* **Record excerpts**:

Start of Block

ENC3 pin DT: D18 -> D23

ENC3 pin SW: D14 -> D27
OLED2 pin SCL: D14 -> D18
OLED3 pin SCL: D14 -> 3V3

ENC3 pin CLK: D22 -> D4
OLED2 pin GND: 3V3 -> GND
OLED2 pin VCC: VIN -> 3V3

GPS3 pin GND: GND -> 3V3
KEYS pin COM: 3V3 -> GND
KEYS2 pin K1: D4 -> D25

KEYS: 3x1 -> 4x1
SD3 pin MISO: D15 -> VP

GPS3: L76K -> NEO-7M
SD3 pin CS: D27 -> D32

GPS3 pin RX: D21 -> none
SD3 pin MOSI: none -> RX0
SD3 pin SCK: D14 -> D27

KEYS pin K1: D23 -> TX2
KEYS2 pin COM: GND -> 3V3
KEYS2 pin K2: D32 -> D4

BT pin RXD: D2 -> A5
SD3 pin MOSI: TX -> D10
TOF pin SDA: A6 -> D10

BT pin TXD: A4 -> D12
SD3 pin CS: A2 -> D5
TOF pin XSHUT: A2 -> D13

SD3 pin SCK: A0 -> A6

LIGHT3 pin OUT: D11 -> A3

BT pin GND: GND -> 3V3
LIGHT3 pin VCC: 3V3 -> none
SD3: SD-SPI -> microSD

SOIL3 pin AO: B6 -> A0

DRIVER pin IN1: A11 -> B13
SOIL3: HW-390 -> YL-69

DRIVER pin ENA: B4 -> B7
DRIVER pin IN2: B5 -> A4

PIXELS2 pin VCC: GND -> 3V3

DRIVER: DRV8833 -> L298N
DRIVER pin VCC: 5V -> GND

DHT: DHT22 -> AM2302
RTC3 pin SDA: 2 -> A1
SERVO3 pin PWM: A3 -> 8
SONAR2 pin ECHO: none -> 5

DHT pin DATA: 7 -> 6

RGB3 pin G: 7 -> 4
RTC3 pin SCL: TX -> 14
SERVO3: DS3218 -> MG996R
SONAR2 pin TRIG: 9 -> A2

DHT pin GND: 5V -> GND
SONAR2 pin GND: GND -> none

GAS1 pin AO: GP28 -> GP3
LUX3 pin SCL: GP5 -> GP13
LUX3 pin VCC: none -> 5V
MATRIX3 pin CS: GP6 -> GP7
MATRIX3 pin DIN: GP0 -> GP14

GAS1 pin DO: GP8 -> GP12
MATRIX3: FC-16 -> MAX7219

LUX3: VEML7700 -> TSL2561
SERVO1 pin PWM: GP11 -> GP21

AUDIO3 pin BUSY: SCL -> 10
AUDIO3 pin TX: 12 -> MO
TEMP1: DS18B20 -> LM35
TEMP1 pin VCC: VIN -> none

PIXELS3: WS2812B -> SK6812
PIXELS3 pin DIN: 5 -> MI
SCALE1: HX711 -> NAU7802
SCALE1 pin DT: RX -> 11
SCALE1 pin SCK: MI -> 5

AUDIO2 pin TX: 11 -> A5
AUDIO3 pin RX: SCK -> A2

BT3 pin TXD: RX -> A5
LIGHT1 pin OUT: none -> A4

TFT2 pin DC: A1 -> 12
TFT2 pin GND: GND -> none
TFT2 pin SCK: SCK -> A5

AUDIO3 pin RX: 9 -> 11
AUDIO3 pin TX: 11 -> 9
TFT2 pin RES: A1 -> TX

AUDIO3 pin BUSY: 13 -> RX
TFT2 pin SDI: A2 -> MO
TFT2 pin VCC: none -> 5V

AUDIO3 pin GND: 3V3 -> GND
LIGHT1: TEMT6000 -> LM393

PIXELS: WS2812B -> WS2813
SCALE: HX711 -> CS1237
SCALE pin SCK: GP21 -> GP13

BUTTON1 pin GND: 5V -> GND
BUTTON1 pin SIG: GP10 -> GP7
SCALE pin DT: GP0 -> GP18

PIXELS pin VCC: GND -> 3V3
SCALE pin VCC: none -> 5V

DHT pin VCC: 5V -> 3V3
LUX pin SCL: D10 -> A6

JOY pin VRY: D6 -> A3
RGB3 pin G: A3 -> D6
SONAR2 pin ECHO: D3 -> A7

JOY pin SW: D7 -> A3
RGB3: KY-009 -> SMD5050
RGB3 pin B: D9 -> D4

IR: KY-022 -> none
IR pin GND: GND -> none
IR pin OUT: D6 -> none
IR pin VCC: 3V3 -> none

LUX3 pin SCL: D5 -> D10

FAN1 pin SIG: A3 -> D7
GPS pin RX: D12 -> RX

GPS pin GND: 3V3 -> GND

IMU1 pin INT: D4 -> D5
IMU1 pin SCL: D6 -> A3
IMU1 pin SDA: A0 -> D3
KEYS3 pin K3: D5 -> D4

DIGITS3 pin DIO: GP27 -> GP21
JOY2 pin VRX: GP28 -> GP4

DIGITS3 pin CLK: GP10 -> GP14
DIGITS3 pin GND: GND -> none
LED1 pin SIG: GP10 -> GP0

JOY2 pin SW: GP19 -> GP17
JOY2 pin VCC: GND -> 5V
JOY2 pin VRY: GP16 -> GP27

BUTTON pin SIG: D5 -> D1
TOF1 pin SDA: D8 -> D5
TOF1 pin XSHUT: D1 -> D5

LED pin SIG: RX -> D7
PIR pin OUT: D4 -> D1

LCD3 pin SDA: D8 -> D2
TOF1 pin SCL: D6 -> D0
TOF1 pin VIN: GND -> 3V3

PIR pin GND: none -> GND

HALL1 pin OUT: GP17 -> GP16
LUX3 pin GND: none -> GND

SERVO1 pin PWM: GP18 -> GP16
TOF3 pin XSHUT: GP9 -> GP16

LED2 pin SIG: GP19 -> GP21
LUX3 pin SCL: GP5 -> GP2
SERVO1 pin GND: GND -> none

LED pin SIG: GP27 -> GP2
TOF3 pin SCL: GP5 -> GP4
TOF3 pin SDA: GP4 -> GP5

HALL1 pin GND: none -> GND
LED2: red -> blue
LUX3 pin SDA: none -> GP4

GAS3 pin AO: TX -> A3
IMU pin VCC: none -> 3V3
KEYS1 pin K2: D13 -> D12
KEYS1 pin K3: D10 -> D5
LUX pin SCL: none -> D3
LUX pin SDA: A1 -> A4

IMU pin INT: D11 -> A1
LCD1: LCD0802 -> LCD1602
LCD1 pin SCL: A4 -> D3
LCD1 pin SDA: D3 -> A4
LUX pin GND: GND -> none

End of Block

* **Task brief**: Whatever appears in the data above should be set down again exactly.

* **Exercise response**:
ENC3 pin DT: D18 -> D23

ENC3 pin SW: D14 -> D27
OLED2 pin SCL: D14 -> D18
OLED3 pin SCL: D14 -> 3V3

ENC3 pin CLK: D22 -> D4
OLED2 pin GND: 3V3 -> GND
OLED2 pin VCC: VIN -> 3V3

GPS3 pin GND: GND -> 3V3
KEYS pin COM: 3V3 -> GND
KEYS2 pin K1: D4 -> D25

KEYS: 3x1 -> 4x1
SD3 pin MISO: D15 -> VP

GPS3: L76K -> NEO-7M
SD3 pin CS: D27 -> D32

GPS3 pin RX: D21 -> none
SD3 pin MOSI: none -> RX0
SD3 pin SCK: D14 -> D27

KEYS pin K1: D23 -> TX2
KEYS2 pin COM: GND -> 3V3
KEYS2 pin K2: D32 -> D4

BT pin RXD: D2 -> A5
SD3 pin MOSI: TX -> D10
TOF pin SDA: A6 -> D10

BT pin TXD: A4 -> D12
SD3 pin CS: A2 -> D5
TOF pin XSHUT: A2 -> D13

SD3 pin SCK: A0 -> A6

LIGHT3 pin OUT: D11 -> A3

BT pin GND: GND -> 3V3
LIGHT3 pin VCC: 3V3 -> none
SD3: SD-SPI -> microSD

SOIL3 pin AO: B6 -> A0

DRIVER pin IN1: A11 -> B13
SOIL3: HW-390 -> YL-69

DRIVER pin ENA: B4 -> B7
DRIVER pin IN2: B5 -> A4

PIXELS2 pin VCC: GND -> 3V3

DRIVER: DRV8833 -> L298N
DRIVER pin VCC: 5V -> GND

DHT: DHT22 -> AM2302
RTC3 pin SDA: 2 -> A1
SERVO3 pin PWM: A3 -> 8
SONAR2 pin ECHO: none -> 5

DHT pin DATA: 7 -> 6

RGB3 pin G: 7 -> 4
RTC3 pin SCL: TX -> 14
SERVO3: DS3218 -> MG996R
SONAR2 pin TRIG: 9 -> A2

DHT pin GND: 5V -> GND
SONAR2 pin GND: GND -> none

GAS1 pin AO: GP28 -> GP3
LUX3 pin SCL: GP5 -> GP13
LUX3 pin VCC: none -> 5V
MATRIX3 pin CS: GP6 -> GP7
MATRIX3 pin DIN: GP0 -> GP14

GAS1 pin DO: GP8 -> GP12
MATRIX3: FC-16 -> MAX7219

LUX3: VEML7700 -> TSL2561
SERVO1 pin PWM: GP11 -> GP21

AUDIO3 pin BUSY: SCL -> 10
AUDIO3 pin TX: 12 -> MO
TEMP1: DS18B20 -> LM35
TEMP1 pin VCC: VIN -> none

PIXELS3: WS2812B -> SK6812
PIXELS3 pin DIN: 5 -> MI
SCALE1: HX711 -> NAU7802
SCALE1 pin DT: RX -> 11
SCALE1 pin SCK: MI -> 5

AUDIO2 pin TX: 11 -> A5
AUDIO3 pin RX: SCK -> A2

BT3 pin TXD: RX -> A5
LIGHT1 pin OUT: none -> A4

TFT2 pin DC: A1 -> 12
TFT2 pin GND: GND -> none
TFT2 pin SCK: SCK -> A5

AUDIO3 pin RX: 9 -> 11
AUDIO3 pin TX: 11 -> 9
TFT2 pin RES: A1 -> TX

AUDIO3 pin BUSY: 13 -> RX
TFT2 pin SDI: A2 -> MO
TFT2 pin VCC: none -> 5V

AUDIO3 pin GND: 3V3 -> GND
LIGHT1: TEMT6000 -> LM393

PIXELS: WS2812B -> WS2813
SCALE: HX711 -> CS1237
SCALE pin SCK: GP21 -> GP13

BUTTON1 pin GND: 5V -> GND
BUTTON1 pin SIG: GP10 -> GP7
SCALE pin DT: GP0 -> GP18

PIXELS pin VCC: GND -> 3V3
SCALE pin VCC: none -> 5V

DHT pin VCC: 5V -> 3V3
LUX pin SCL: D10 -> A6

JOY pin VRY: D6 -> A3
RGB3 pin G: A3 -> D6
SONAR2 pin ECHO: D3 -> A7

JOY pin SW: D7 -> A3
RGB3: KY-009 -> SMD5050
RGB3 pin B: D9 -> D4

IR: KY-022 -> none
IR pin GND: GND -> none
IR pin OUT: D6 -> none
IR pin VCC: 3V3 -> none

LUX3 pin SCL: D5 -> D10

FAN1 pin SIG: A3 -> D7
GPS pin RX: D12 -> RX

GPS pin GND: 3V3 -> GND

IMU1 pin INT: D4 -> D5
IMU1 pin SCL: D6 -> A3
IMU1 pin SDA: A0 -> D3
KEYS3 pin K3: D5 -> D4

DIGITS3 pin DIO: GP27 -> GP21
JOY2 pin VRX: GP28 -> GP4

DIGITS3 pin CLK: GP10 -> GP14
DIGITS3 pin GND: GND -> none
LED1 pin SIG: GP10 -> GP0

JOY2 pin SW: GP19 -> GP17
JOY2 pin VCC: GND -> 5V
JOY2 pin VRY: GP16 -> GP27

BUTTON pin SIG: D5 -> D1
TOF1 pin SDA: D8 -> D5
TOF1 pin XSHUT: D1 -> D5

LED pin SIG: RX -> D7
PIR pin OUT: D4 -> D1

LCD3 pin SDA: D8 -> D2
TOF1 pin SCL: D6 -> D0
TOF1 pin VIN: GND -> 3V3

PIR pin GND: none -> GND

HALL1 pin OUT: GP17 -> GP16
LUX3 pin GND: none -> GND

SERVO1 pin PWM: GP18 -> GP16
TOF3 pin XSHUT: GP9 -> GP16

LED2 pin SIG: GP19 -> GP21
LUX3 pin SCL: GP5 -> GP2
SERVO1 pin GND: GND -> none

LED pin SIG: GP27 -> GP2
TOF3 pin SCL: GP5 -> GP4
TOF3 pin SDA: GP4 -> GP5

HALL1 pin GND: none -> GND
LED2: red -> blue
LUX3 pin SDA: none -> GP4

GAS3 pin AO: TX -> A3
IMU pin VCC: none -> 3V3
KEYS1 pin K2: D13 -> D12
KEYS1 pin K3: D10 -> D5
LUX pin SCL: none -> D3
LUX pin SDA: A1 -> A4

IMU pin INT: D11 -> A1
LCD1: LCD0802 -> LCD1602
LCD1 pin SCL: A4 -> D3
LCD1 pin SDA: D3 -> A4
LUX pin GND: GND -> none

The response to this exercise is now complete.